**EXERCISE DESCRIPTION**:
The response should be an exact transcription of the data below, free of images.

*** SUPPLIED INFORMATION ***

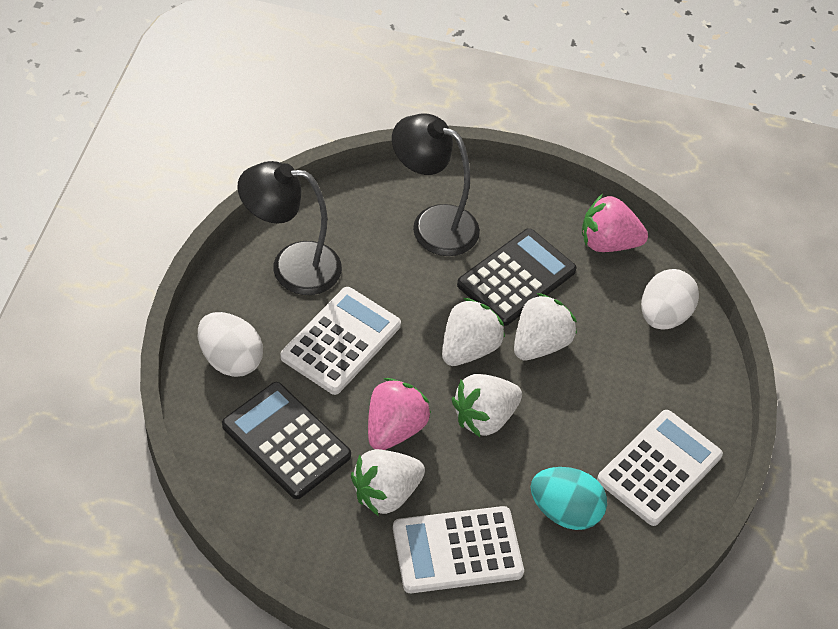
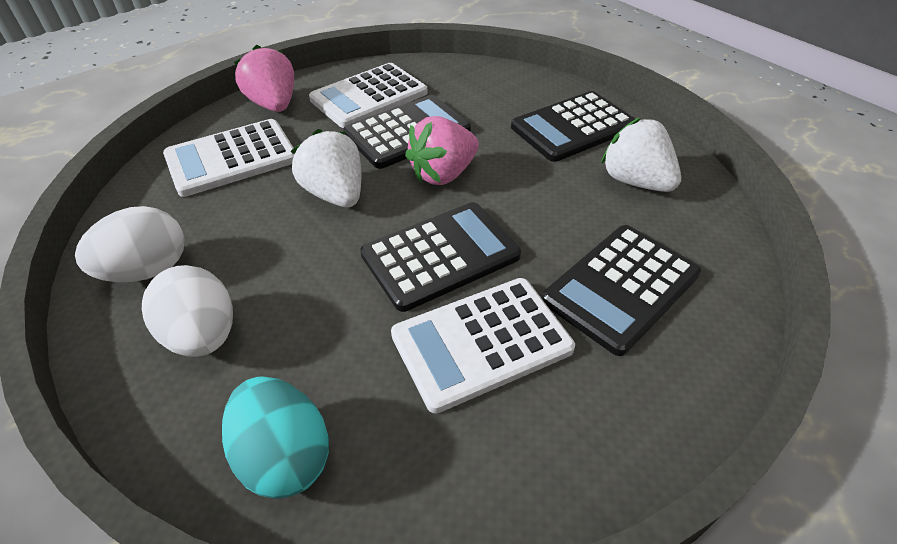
black calculator: 2 -> 4
black lamp: 2 -> 0
white strawberry: 4 -> 2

*** End of SUPPLIED INFORMATION ***

**ANSWER SPACE**:
black calculator: 2 -> 4
black lamp: 2 -> 0
white strawberry: 4 -> 2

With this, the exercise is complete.